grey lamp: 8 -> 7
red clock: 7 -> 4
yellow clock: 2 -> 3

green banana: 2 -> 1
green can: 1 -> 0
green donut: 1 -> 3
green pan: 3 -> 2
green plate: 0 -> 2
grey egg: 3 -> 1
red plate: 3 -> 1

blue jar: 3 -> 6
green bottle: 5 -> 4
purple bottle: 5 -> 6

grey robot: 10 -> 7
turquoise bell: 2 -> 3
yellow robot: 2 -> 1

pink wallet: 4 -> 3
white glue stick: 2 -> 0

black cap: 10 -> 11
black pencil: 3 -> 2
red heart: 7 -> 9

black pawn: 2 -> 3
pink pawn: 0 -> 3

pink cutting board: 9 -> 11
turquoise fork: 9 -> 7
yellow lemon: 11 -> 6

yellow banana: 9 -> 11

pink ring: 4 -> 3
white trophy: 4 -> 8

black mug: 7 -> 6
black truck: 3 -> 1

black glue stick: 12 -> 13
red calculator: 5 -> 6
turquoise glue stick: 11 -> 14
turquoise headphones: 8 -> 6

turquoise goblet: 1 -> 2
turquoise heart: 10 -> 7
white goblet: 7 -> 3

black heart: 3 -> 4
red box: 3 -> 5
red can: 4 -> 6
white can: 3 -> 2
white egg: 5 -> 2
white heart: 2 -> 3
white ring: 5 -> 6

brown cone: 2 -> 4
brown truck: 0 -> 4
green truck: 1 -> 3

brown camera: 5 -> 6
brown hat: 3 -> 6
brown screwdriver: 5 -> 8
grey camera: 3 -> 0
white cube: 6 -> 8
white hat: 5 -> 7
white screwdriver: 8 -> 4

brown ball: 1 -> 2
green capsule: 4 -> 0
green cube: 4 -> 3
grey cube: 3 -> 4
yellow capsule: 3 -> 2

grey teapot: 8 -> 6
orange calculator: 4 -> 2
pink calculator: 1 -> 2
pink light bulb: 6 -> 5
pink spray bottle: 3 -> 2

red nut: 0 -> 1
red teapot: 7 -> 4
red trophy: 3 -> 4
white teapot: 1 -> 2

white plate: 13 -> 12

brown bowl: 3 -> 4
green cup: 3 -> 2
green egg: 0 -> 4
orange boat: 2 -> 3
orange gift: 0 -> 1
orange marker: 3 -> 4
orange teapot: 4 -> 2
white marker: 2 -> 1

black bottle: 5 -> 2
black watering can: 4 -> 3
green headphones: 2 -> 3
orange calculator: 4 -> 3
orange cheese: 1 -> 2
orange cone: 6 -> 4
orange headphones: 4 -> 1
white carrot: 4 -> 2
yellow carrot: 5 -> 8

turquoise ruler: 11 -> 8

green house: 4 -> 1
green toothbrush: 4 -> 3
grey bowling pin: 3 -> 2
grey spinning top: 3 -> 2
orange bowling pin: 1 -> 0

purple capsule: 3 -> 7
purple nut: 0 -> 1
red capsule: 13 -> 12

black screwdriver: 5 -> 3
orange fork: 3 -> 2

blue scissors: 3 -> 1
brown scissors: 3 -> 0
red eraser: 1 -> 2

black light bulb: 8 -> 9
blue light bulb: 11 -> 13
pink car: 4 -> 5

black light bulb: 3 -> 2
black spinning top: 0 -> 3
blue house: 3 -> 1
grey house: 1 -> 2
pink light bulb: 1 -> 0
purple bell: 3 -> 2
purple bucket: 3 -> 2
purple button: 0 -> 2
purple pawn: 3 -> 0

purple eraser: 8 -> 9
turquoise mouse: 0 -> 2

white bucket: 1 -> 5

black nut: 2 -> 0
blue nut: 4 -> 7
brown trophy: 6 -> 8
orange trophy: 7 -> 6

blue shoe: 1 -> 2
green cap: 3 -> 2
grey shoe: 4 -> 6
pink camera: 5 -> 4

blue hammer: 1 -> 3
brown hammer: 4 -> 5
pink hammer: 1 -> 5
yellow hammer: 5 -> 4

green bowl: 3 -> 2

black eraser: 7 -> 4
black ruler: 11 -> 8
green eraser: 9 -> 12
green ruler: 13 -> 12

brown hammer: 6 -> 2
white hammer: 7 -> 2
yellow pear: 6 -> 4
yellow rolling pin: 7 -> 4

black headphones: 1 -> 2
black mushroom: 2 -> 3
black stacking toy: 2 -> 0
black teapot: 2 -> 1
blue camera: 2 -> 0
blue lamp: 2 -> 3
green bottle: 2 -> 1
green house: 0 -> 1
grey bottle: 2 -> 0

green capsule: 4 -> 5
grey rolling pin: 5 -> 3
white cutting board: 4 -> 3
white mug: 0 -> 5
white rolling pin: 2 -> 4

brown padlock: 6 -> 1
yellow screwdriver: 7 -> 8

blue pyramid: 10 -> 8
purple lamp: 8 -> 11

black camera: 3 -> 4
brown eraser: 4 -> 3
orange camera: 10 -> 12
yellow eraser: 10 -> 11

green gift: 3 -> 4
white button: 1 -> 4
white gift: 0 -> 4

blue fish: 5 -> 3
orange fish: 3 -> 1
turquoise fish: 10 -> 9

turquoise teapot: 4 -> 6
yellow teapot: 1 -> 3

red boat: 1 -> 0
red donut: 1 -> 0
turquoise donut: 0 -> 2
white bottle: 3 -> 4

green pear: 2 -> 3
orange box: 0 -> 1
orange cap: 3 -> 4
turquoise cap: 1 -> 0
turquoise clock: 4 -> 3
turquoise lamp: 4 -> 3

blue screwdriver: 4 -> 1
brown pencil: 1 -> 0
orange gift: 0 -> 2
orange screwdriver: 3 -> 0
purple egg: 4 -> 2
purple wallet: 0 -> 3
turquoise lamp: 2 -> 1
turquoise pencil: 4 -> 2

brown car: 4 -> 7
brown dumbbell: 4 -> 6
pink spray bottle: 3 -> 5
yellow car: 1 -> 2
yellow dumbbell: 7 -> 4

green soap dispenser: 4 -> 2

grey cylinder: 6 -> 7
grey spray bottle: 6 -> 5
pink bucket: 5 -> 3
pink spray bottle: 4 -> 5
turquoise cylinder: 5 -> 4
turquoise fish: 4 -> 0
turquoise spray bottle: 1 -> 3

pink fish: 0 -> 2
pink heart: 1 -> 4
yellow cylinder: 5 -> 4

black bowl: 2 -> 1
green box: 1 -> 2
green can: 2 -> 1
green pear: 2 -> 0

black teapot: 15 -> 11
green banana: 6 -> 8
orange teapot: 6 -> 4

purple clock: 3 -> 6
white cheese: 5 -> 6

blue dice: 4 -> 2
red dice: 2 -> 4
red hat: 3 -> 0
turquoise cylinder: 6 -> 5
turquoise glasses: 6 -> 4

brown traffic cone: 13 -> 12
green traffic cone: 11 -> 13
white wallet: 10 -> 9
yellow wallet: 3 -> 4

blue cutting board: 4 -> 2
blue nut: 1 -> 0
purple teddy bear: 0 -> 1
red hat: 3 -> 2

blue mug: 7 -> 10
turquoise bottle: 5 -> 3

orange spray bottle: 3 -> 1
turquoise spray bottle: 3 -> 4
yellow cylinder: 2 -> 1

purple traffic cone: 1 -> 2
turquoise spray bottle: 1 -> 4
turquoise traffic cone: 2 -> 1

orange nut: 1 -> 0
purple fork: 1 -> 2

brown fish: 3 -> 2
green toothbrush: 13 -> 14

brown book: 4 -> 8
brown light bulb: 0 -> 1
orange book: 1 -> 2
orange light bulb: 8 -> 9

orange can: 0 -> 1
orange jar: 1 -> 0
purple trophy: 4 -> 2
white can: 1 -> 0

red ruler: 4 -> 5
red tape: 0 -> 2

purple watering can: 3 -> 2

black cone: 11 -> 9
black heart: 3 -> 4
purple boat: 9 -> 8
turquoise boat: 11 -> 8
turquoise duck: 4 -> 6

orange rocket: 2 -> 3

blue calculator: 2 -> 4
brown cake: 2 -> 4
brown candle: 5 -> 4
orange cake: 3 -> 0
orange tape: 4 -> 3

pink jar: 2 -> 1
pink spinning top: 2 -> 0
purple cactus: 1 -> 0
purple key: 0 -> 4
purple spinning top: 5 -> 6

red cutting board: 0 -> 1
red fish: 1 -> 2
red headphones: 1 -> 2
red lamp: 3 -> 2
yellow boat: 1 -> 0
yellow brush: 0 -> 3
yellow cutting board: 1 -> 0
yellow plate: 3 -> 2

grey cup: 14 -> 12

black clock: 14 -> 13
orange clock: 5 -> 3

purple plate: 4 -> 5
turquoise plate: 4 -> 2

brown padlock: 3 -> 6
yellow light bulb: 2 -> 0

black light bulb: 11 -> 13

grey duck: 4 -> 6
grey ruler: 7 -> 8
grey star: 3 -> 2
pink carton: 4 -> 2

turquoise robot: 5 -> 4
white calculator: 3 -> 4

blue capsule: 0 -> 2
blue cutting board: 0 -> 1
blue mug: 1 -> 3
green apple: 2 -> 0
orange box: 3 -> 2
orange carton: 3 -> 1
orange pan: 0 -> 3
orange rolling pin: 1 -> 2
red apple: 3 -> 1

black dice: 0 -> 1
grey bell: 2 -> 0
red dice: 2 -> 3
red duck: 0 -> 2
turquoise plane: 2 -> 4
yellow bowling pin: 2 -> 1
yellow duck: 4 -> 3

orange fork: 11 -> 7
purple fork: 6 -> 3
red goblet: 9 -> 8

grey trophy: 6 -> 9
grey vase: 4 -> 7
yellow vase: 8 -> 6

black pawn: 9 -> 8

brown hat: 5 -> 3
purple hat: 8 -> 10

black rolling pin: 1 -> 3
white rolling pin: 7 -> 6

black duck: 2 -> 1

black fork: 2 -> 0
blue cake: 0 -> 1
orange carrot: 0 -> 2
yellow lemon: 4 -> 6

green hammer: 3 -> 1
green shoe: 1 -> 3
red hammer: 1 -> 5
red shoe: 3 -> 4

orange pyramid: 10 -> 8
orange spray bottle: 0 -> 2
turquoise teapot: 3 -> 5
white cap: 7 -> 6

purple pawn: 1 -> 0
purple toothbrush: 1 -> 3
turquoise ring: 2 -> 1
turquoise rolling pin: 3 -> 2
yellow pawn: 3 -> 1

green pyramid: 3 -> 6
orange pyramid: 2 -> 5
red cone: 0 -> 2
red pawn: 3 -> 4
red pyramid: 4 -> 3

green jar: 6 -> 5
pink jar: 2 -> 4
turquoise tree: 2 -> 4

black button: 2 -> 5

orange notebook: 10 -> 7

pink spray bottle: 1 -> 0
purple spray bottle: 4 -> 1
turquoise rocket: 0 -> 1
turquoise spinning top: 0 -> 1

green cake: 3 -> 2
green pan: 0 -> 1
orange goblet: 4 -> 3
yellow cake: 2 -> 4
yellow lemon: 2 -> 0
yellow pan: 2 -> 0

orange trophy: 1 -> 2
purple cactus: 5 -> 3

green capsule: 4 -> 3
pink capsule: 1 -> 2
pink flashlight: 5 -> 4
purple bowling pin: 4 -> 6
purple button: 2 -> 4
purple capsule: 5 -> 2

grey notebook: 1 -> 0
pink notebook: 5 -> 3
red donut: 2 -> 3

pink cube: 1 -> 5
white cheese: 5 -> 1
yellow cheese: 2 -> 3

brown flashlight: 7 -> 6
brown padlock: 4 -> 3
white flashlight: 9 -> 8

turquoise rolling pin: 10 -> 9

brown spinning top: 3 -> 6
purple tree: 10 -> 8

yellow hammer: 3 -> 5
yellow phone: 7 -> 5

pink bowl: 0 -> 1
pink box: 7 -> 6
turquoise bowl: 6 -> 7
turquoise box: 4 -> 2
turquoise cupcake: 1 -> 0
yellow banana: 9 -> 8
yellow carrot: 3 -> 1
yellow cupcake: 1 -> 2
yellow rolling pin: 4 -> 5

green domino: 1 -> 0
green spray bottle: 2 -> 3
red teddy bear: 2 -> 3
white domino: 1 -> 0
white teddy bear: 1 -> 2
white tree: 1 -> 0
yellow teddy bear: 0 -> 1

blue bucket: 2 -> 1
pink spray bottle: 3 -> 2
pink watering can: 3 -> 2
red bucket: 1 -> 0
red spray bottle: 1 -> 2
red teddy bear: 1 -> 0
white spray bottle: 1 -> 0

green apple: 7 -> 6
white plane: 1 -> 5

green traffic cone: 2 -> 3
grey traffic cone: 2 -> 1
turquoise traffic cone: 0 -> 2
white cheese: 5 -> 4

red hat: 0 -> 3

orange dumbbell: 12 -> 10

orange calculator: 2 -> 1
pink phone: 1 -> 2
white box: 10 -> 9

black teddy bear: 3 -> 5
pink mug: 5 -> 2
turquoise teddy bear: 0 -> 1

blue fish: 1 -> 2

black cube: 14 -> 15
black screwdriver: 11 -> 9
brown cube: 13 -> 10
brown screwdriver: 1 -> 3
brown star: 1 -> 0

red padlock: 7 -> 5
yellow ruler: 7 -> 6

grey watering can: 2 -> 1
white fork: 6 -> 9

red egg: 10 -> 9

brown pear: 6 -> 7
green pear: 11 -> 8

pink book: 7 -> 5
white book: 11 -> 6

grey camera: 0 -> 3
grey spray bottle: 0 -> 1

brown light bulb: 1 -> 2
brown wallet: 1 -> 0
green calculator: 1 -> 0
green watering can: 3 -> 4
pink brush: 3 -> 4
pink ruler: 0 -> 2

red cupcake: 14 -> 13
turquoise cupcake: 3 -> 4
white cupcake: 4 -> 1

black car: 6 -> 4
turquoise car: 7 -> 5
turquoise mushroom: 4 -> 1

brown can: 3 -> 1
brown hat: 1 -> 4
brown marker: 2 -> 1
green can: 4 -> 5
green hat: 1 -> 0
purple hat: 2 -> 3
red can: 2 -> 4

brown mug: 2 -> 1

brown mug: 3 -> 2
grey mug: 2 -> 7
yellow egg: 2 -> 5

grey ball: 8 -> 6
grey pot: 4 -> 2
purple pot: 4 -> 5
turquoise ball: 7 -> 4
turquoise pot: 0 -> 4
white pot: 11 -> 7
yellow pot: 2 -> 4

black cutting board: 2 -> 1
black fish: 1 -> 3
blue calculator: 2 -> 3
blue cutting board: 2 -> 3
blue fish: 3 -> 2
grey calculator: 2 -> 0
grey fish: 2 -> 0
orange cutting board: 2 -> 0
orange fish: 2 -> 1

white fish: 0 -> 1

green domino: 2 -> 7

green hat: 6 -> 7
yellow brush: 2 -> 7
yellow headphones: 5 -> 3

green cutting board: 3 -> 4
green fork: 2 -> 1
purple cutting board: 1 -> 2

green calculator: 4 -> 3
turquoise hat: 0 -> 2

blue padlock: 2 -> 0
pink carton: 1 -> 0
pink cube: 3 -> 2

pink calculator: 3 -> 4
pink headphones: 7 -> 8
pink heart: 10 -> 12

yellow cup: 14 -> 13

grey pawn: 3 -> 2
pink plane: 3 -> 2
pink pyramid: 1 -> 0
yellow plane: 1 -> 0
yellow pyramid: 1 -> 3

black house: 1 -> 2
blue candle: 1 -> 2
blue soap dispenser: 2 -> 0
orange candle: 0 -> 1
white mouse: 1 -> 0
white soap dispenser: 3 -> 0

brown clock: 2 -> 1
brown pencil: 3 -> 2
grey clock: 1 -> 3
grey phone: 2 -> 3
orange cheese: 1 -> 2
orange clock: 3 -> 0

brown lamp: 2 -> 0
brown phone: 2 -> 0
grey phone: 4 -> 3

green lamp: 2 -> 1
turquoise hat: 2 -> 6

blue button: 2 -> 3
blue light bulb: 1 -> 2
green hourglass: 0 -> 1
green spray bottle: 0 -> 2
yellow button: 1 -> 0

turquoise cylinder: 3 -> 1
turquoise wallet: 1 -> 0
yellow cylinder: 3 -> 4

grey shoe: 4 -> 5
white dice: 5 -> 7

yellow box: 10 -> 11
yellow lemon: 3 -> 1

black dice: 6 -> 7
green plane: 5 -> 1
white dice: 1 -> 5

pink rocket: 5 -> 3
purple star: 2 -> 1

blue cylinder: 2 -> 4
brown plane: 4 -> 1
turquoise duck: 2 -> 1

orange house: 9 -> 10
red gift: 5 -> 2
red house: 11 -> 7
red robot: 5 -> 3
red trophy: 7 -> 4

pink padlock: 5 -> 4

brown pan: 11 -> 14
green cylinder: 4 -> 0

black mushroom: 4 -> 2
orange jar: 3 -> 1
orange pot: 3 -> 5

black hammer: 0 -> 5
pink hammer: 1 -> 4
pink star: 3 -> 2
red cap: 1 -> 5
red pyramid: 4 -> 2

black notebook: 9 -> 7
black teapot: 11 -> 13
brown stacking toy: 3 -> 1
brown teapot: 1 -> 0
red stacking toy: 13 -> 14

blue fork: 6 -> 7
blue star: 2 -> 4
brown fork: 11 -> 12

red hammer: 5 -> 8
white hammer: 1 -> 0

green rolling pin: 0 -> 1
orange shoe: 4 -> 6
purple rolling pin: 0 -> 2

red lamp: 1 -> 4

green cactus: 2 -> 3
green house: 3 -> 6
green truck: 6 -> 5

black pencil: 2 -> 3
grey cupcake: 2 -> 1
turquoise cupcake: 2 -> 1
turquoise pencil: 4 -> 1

----------------

EXERCISE REQUIREMENTS ▸
Retype exactly the lines above, from the one with "yellow capsule: 3 -> 2" through the one with "white bucket: 1 -> 5", inclusive.

COMPLETED TASK ▸
yellow capsule: 3 -> 2

grey teapot: 8 -> 6
orange calculator: 4 -> 2
pink calculator: 1 -> 2
pink light bulb: 6 -> 5
pink spray bottle: 3 -> 2

red nut: 0 -> 1
red teapot: 7 -> 4
red trophy: 3 -> 4
white teapot: 1 -> 2

white plate: 13 -> 12

brown bowl: 3 -> 4
green cup: 3 -> 2
green egg: 0 -> 4
orange boat: 2 -> 3
orange gift: 0 -> 1
orange marker: 3 -> 4
orange teapot: 4 -> 2
white marker: 2 -> 1

black bottle: 5 -> 2
black watering can: 4 -> 3
green headphones: 2 -> 3
orange calculator: 4 -> 3
orange cheese: 1 -> 2
orange cone: 6 -> 4
orange headphones: 4 -> 1
white carrot: 4 -> 2
yellow carrot: 5 -> 8

turquoise ruler: 11 -> 8

green house: 4 -> 1
green toothbrush: 4 -> 3
grey bowling pin: 3 -> 2
grey spinning top: 3 -> 2
orange bowling pin: 1 -> 0

purple capsule: 3 -> 7
purple nut: 0 -> 1
red capsule: 13 -> 12

black screwdriver: 5 -> 3
orange fork: 3 -> 2

blue scissors: 3 -> 1
brown scissors: 3 -> 0
red eraser: 1 -> 2

black light bulb: 8 -> 9
blue light bulb: 11 -> 13
pink car: 4 -> 5

black light bulb: 3 -> 2
black spinning top: 0 -> 3
blue house: 3 -> 1
grey house: 1 -> 2
pink light bulb: 1 -> 0
purple bell: 3 -> 2
purple bucket: 3 -> 2
purple button: 0 -> 2
purple pawn: 3 -> 0

purple eraser: 8 -> 9
turquoise mouse: 0 -> 2

white bucket: 1 -> 5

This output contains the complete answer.